## [Prompt]
Line for line, the listing below is to be transcribed exactly.
######
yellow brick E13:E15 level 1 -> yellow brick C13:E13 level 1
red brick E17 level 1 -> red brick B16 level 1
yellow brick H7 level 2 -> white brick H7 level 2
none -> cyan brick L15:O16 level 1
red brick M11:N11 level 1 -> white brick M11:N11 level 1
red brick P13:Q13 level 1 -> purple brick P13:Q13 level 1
######
## [Response]
yellow brick E13:E15 level 1 -> yellow brick C13:E13 level 1
red brick E17 level 1 -> red brick B16 level 1
yellow brick H7 level 2 -> white brick H7 level 2
none -> cyan brick L15:O16 level 1
red brick M11:N11 level 1 -> white brick M11:N11 level 1
red brick P13:Q13 level 1 -> purple brick P13:Q13 level 1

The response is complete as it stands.